<<<<

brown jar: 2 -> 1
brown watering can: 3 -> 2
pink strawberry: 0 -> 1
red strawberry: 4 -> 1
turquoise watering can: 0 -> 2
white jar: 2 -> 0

>>>>

§ Exercise details: Starting at the line that contains "pink strawberry: 0 -> 1", copy each line through the last line of the listing, and copy nothing else.

§ Output below:
pink strawberry: 0 -> 1
red strawberry: 4 -> 1
turquoise watering can: 0 -> 2
white jar: 2 -> 0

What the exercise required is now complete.